● What needs to be done:
Your copy of the listing must be exact and must hold no images.

━━━ Data to use

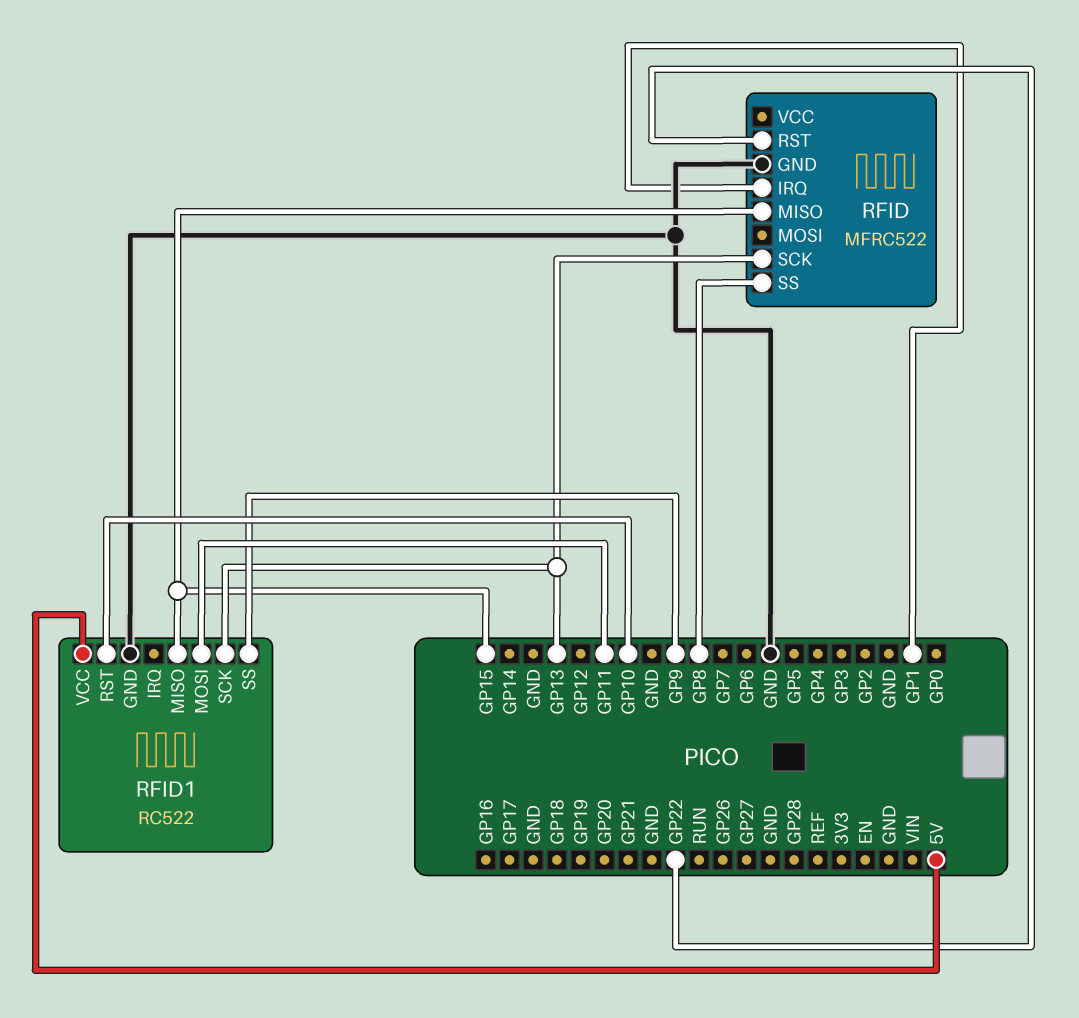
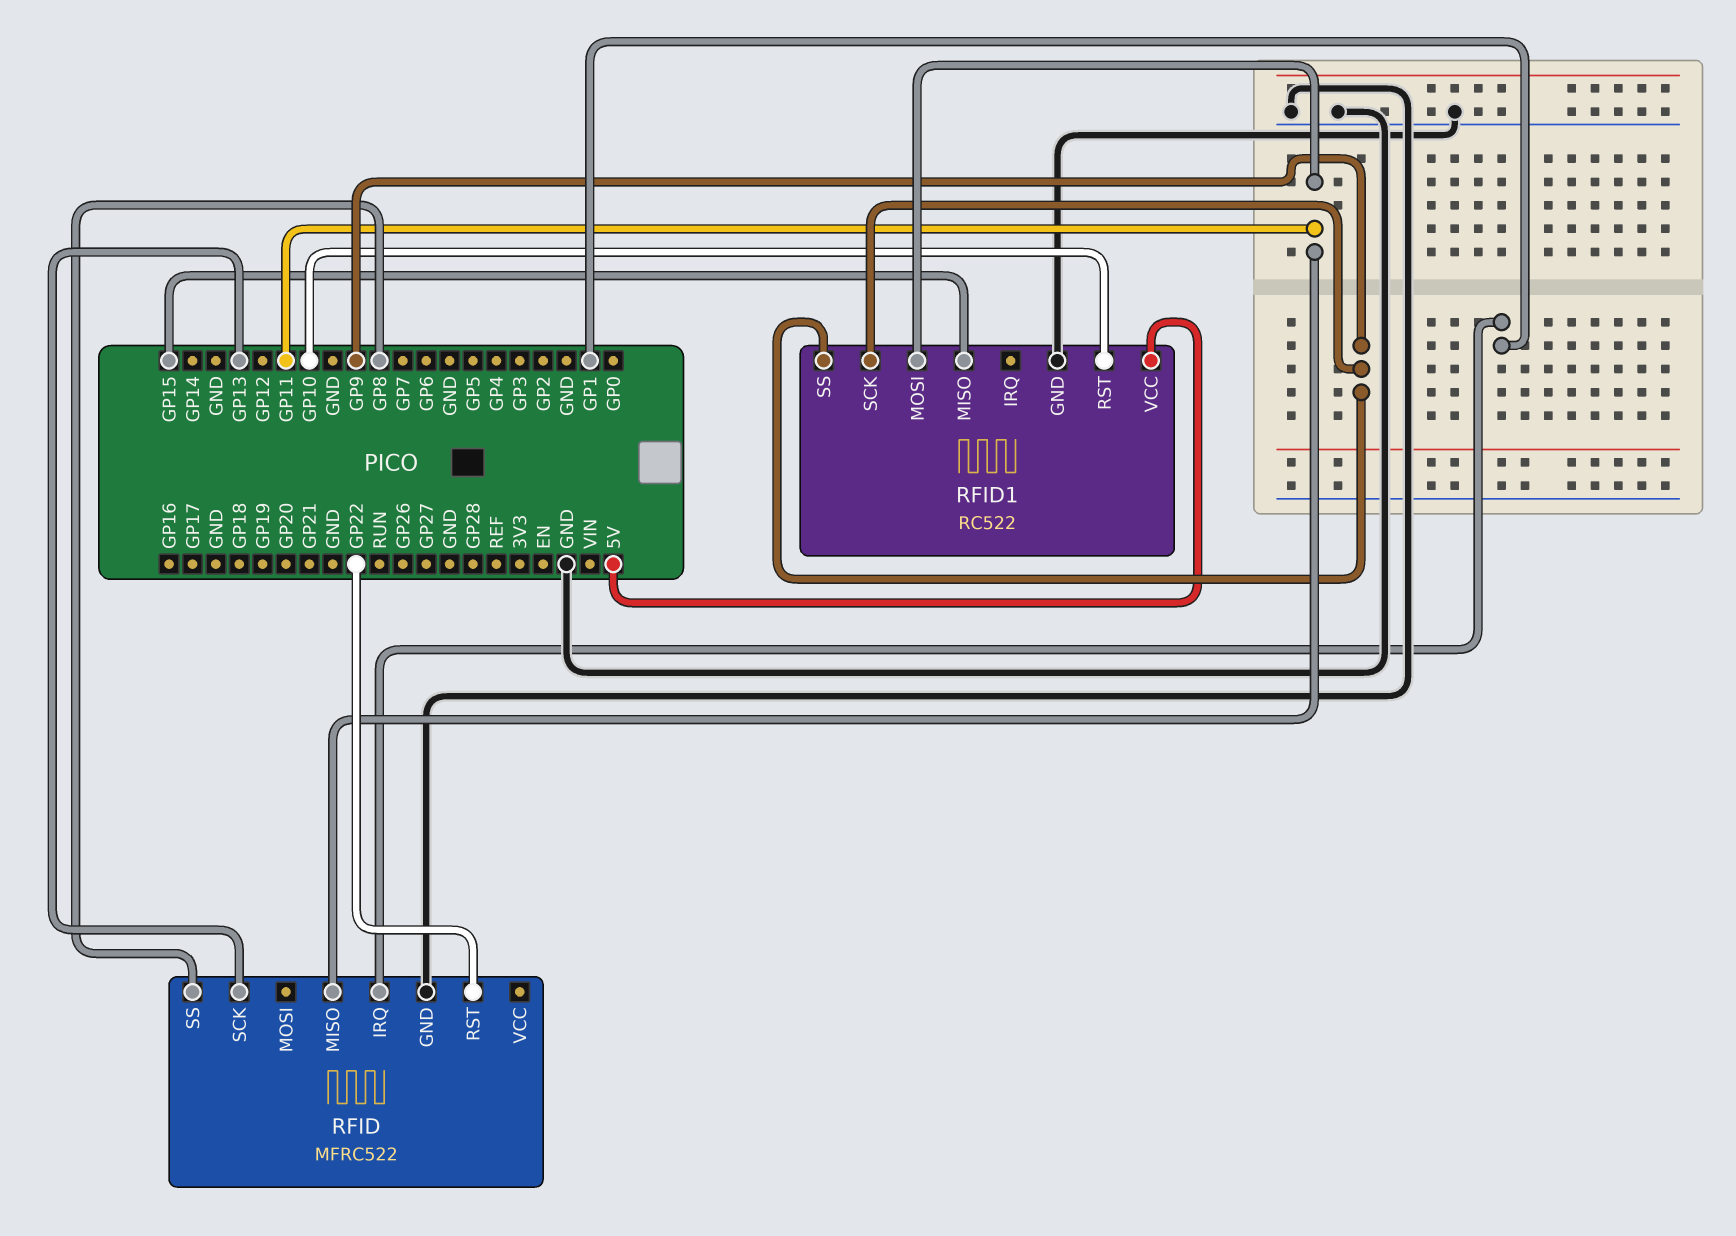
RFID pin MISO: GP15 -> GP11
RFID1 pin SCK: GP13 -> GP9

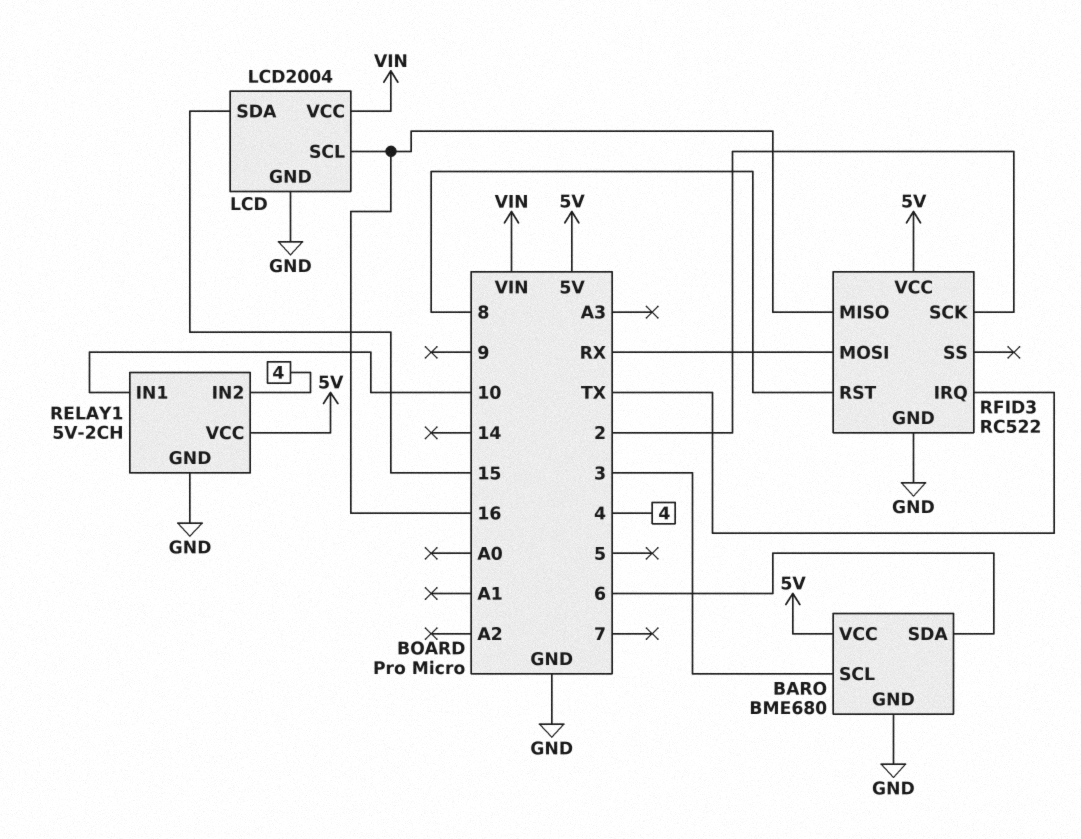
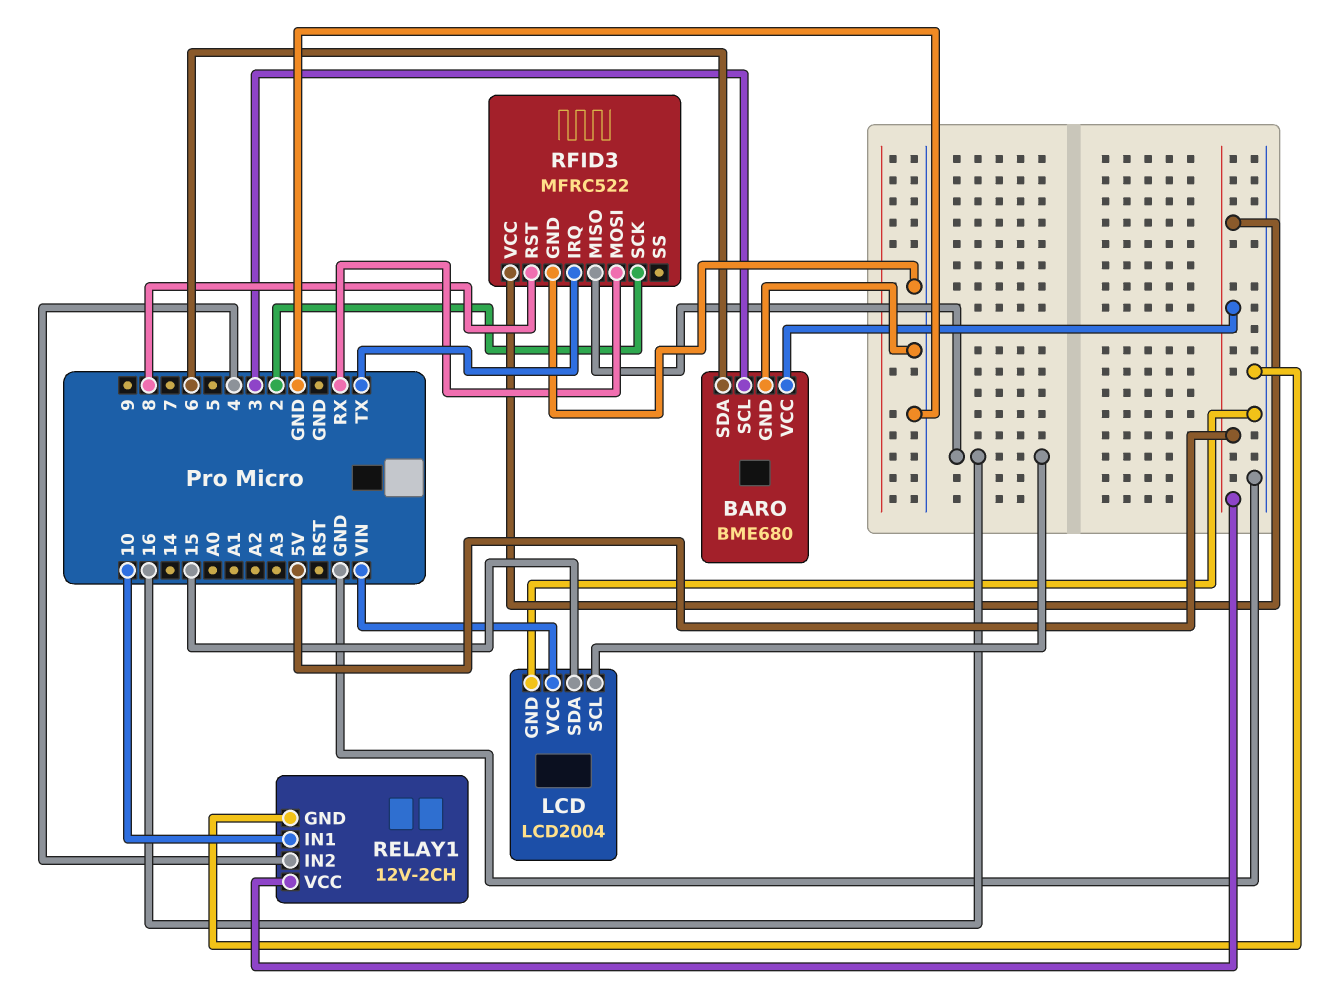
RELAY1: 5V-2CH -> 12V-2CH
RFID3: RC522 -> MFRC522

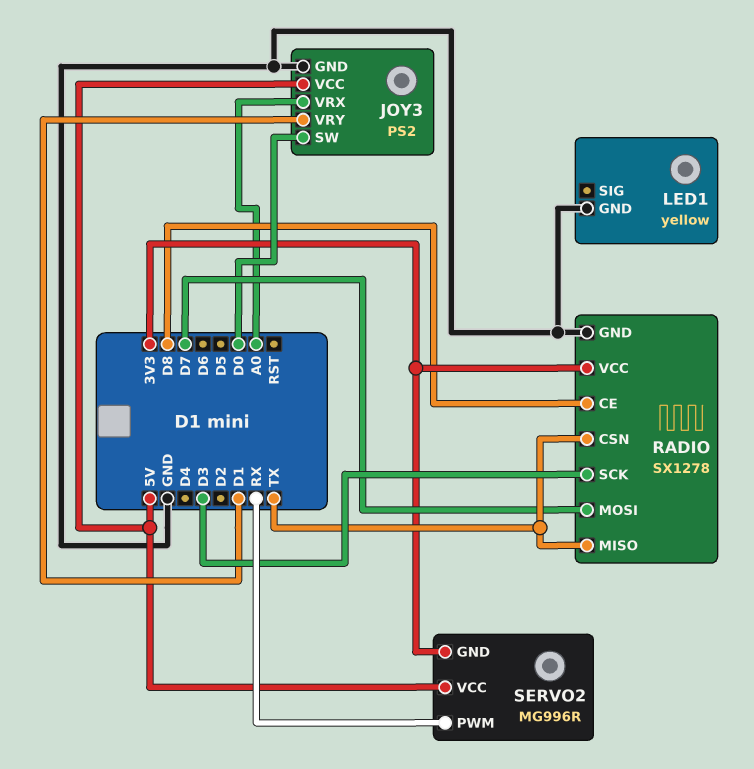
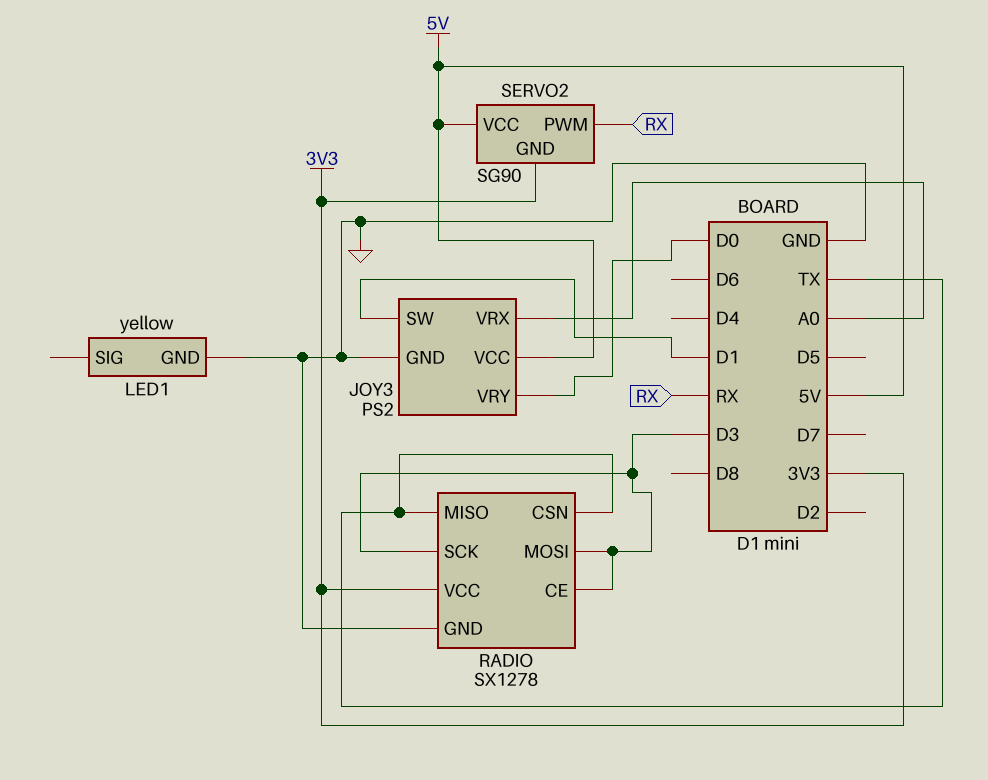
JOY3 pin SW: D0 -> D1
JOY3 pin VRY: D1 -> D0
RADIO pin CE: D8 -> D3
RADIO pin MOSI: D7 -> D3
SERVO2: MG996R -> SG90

━━━━━━

● Problem solution:
RFID pin MISO: GP15 -> GP11
RFID1 pin SCK: GP13 -> GP9

RELAY1: 5V-2CH -> 12V-2CH
RFID3: RC522 -> MFRC522

JOY3 pin SW: D0 -> D1
JOY3 pin VRY: D1 -> D0
RADIO pin CE: D8 -> D3
RADIO pin MOSI: D7 -> D3
SERVO2: MG996R -> SG90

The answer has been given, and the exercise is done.